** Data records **

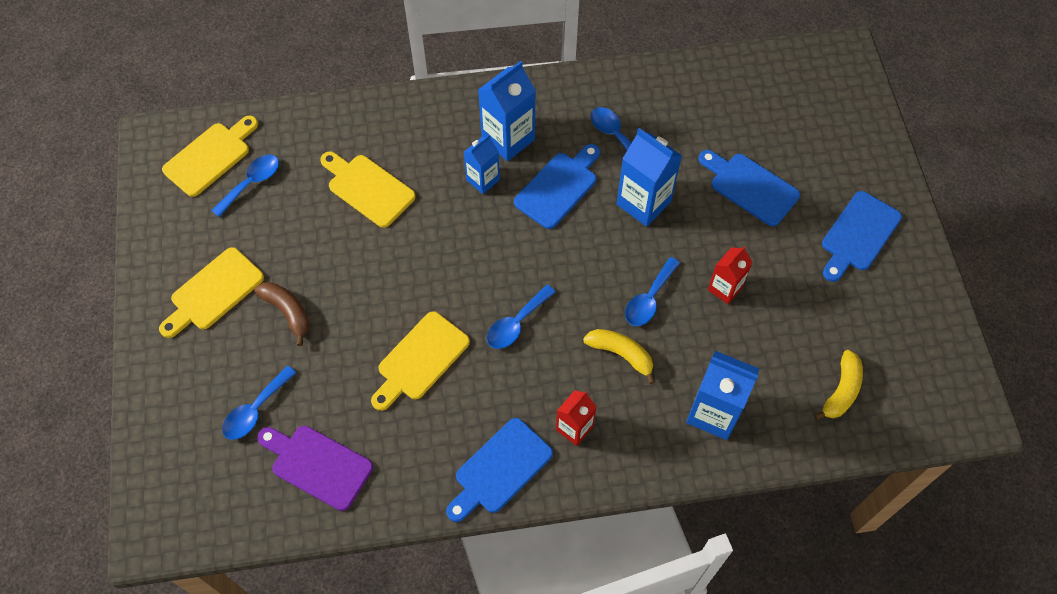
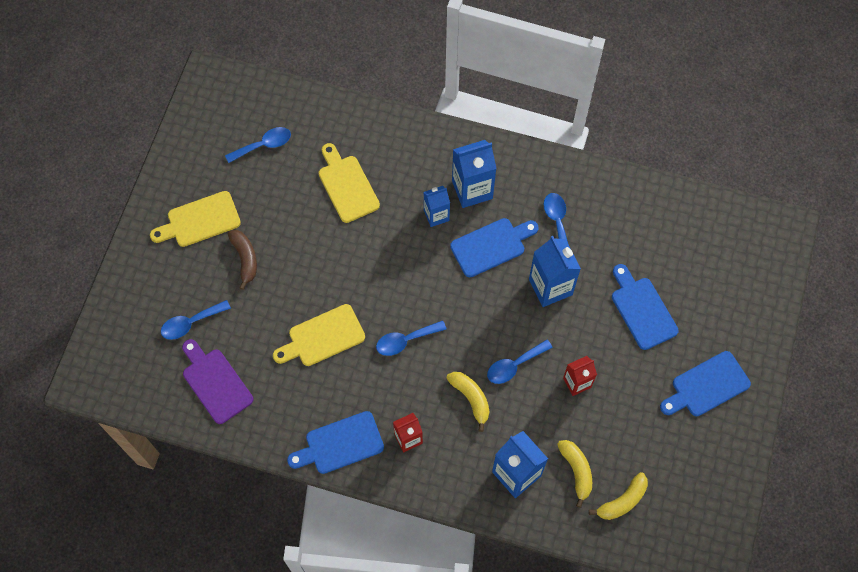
camera: 25 degrees right, 5 degrees up
yellow cutting board [162,116,258,197] -> none
none -> yellow banana [557,440,592,508]

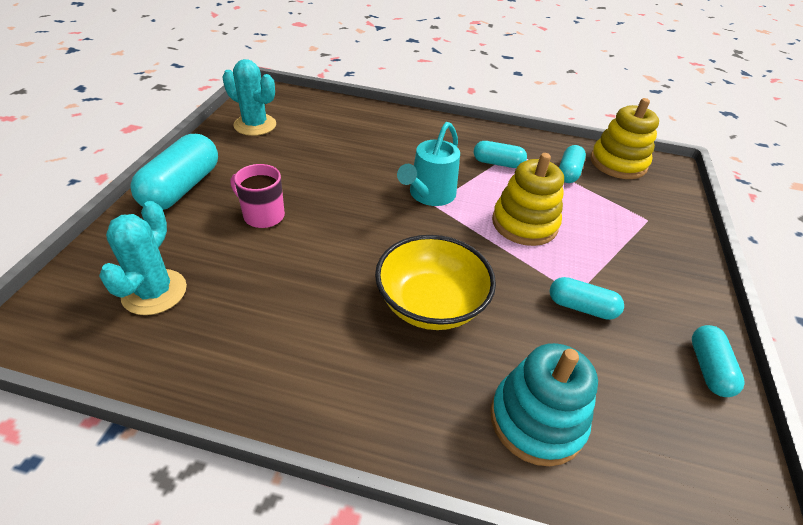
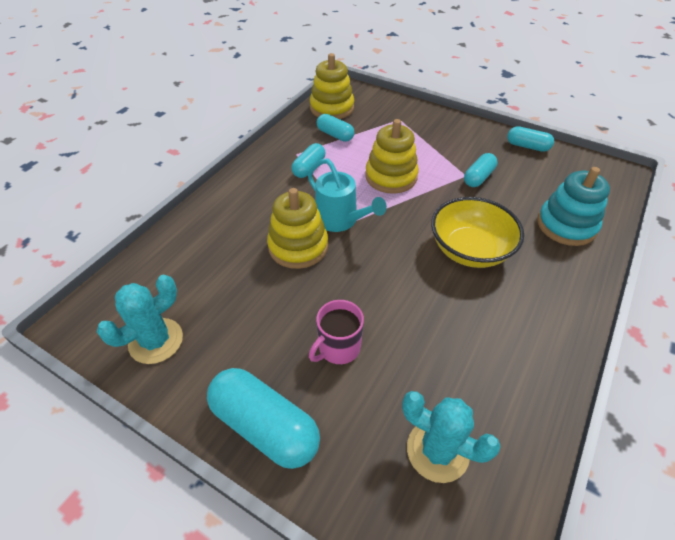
camera: 70 degrees left, 5 degrees up
none -> yellow stacking toy [267,188,328,269]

** Exercise **
The records above must be printed exactly, but the pictures they hold should be omitted.

** Result **
camera: 25 degrees right, 5 degrees up
yellow cutting board [162,116,258,197] -> none
none -> yellow banana [557,440,592,508]

camera: 70 degrees left, 5 degrees up
none -> yellow stacking toy [267,188,328,269]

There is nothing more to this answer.